[Stored dataset items]
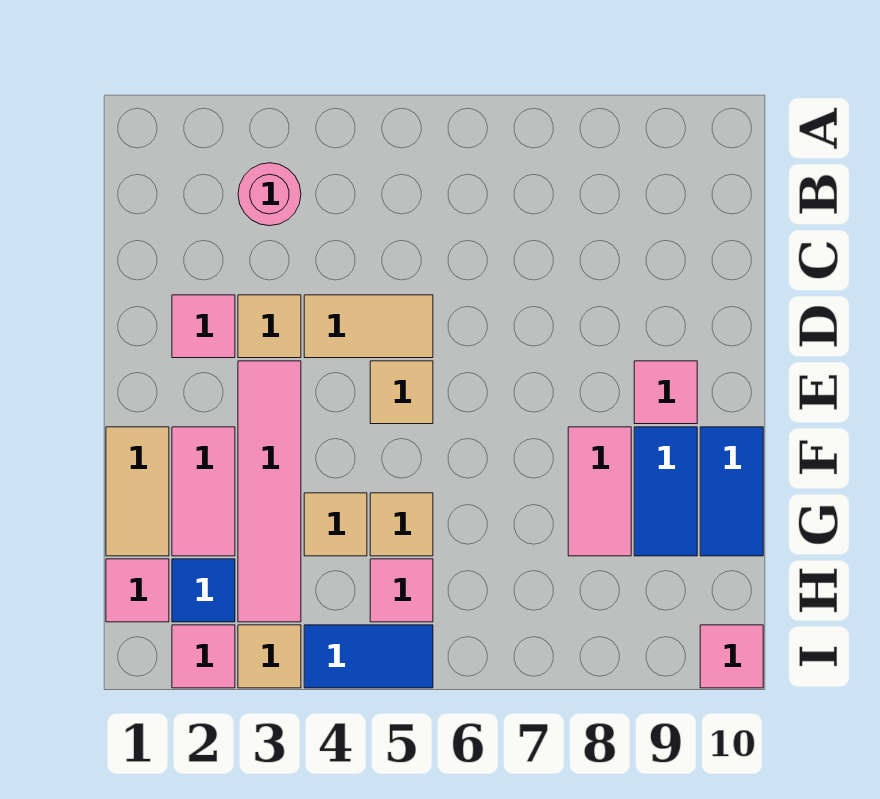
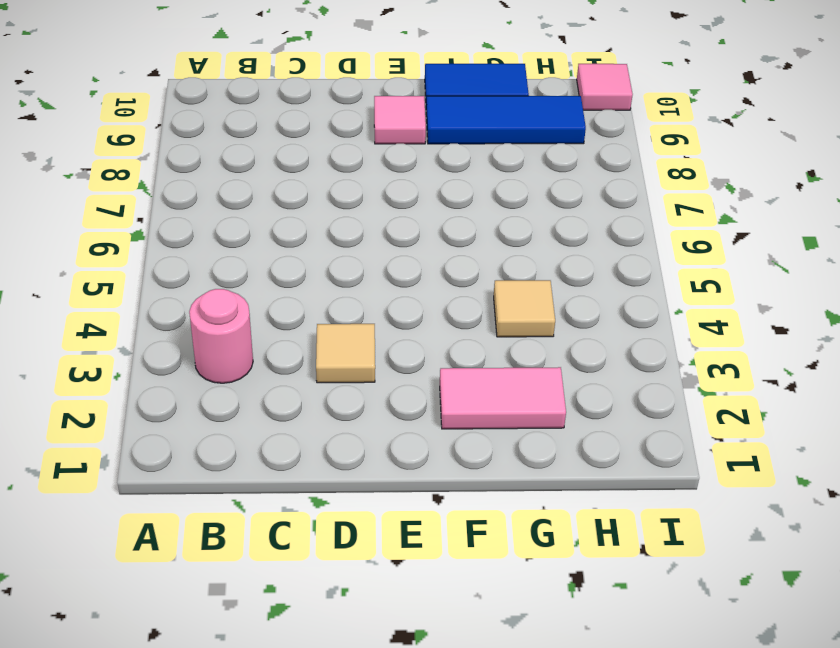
blue 1x3 tile [426,96,586,144] -> blue 1x2 tile [634,427,697,556]
none -> pink 1x1 tile [172,295,235,358]
none -> tan 1x2 tile [304,295,433,358]
none -> pink 1x4 tile [238,361,301,622]

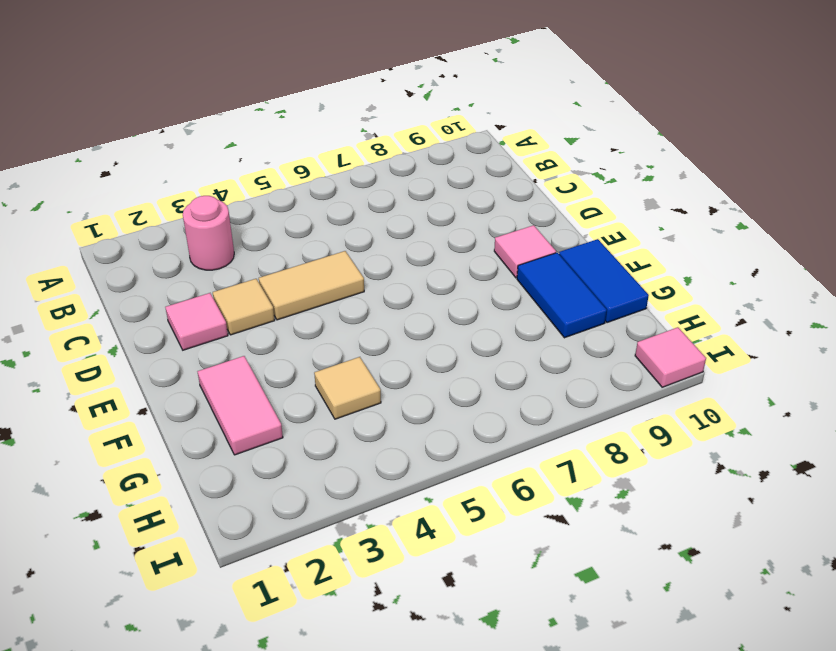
none -> pink 1x4 tile [238,361,301,622]
none -> tan 1x1 tile [370,361,433,424]
none -> tan 1x2 tile [106,427,169,556]

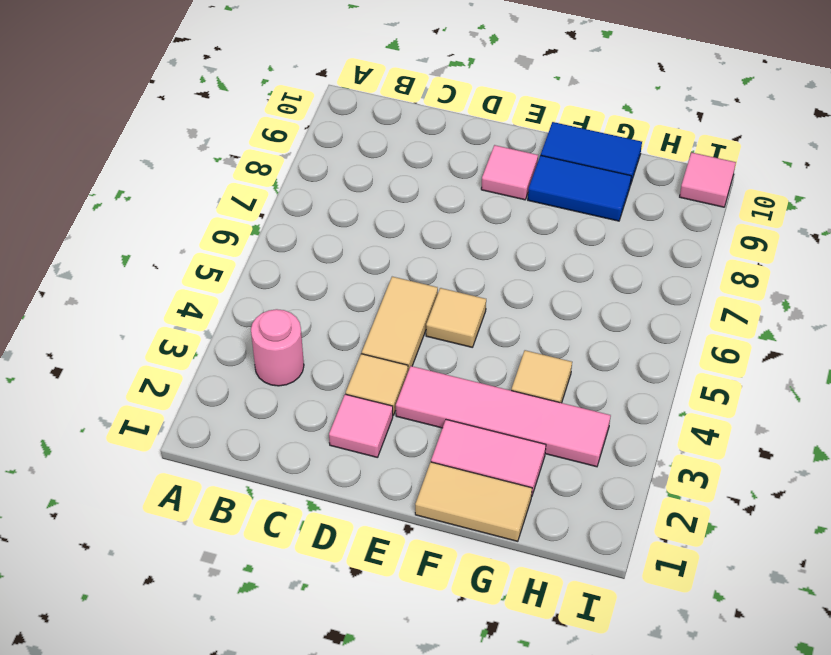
none -> pink 1x2 tile [568,427,631,556]
none -> tan 1x1 tile [370,493,433,556]
none -> pink 1x1 tile [106,559,169,622]

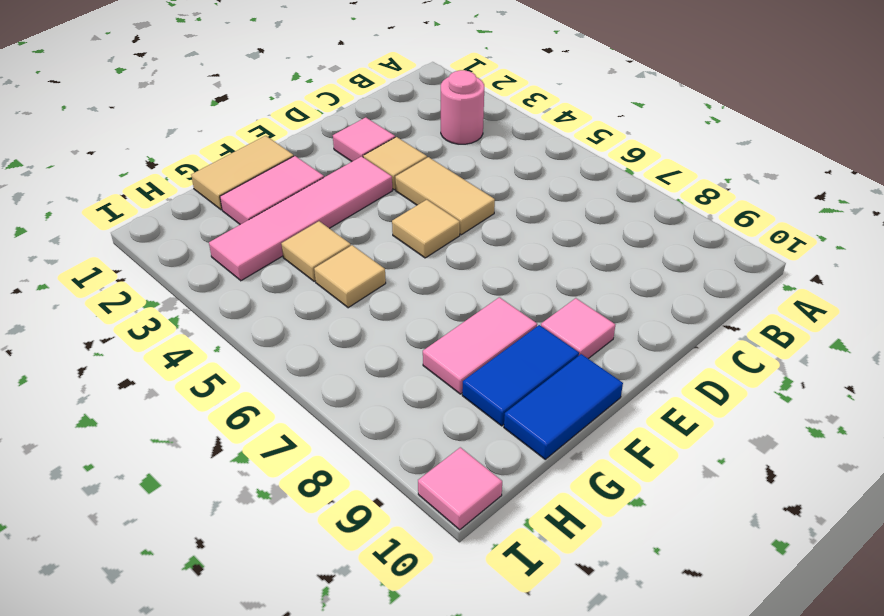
none -> pink 1x1 tile [106,559,169,622]
none -> blue 1x1 tile [172,559,235,622]
none -> pink 1x1 tile [370,559,433,622]

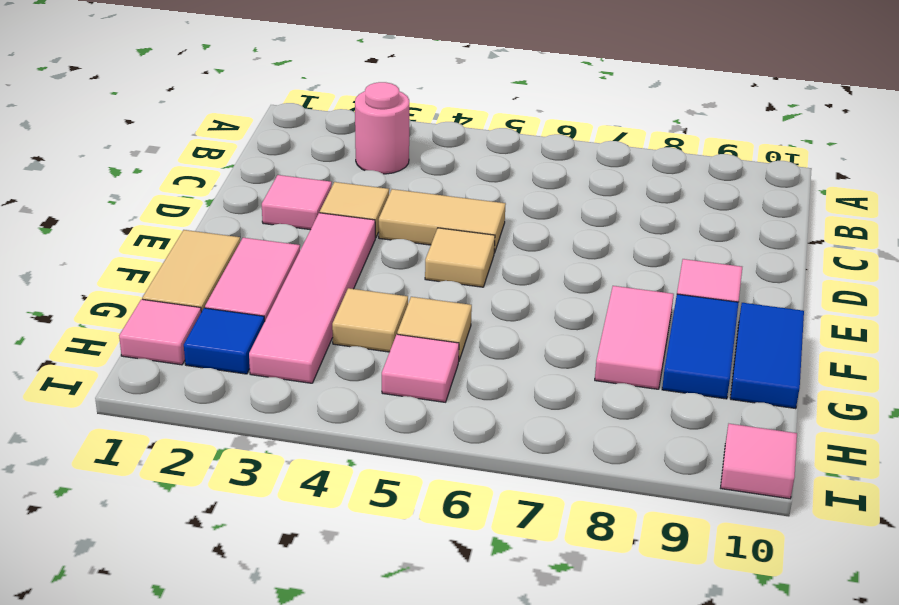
none -> pink 1x1 tile [172,625,235,688]
none -> tan 1x1 tile [238,625,301,688]
none -> blue 1x2 tile [304,625,433,688]

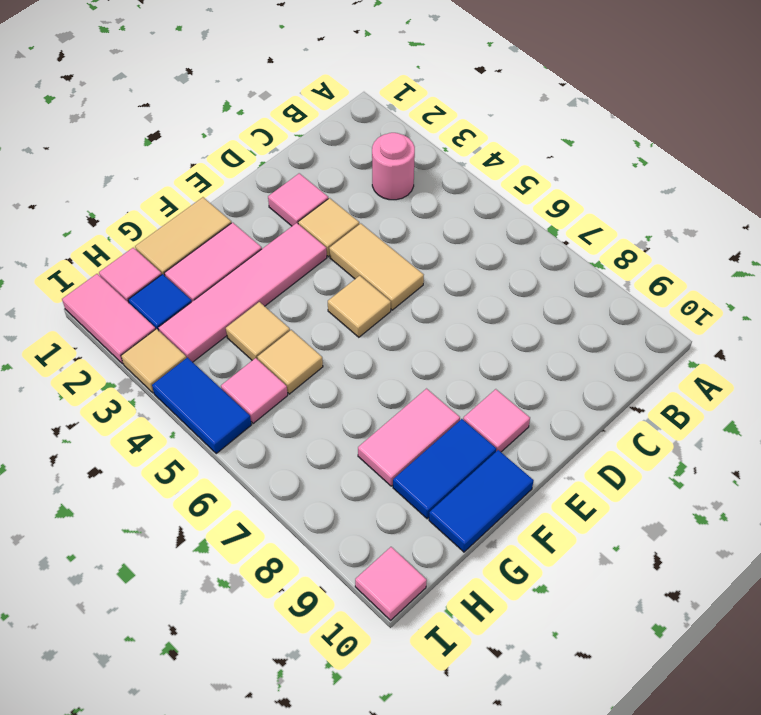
pink 1x2 tile [62,274,155,364] -> pink 1x1 tile [172,625,235,688]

Prompt — The word to look for is "pink"; copy out every line of the entries that holds it.

Solution for this exercise —
none -> pink 1x1 tile [172,295,235,358]
none -> pink 1x4 tile [238,361,301,622]
none -> pink 1x4 tile [238,361,301,622]
none -> pink 1x2 tile [568,427,631,556]
none -> pink 1x1 tile [106,559,169,622]
none -> pink 1x1 tile [106,559,169,622]
none -> pink 1x1 tile [370,559,433,622]
none -> pink 1x1 tile [172,625,235,688]
pink 1x2 tile [62,274,155,364] -> pink 1x1 tile [172,625,235,688]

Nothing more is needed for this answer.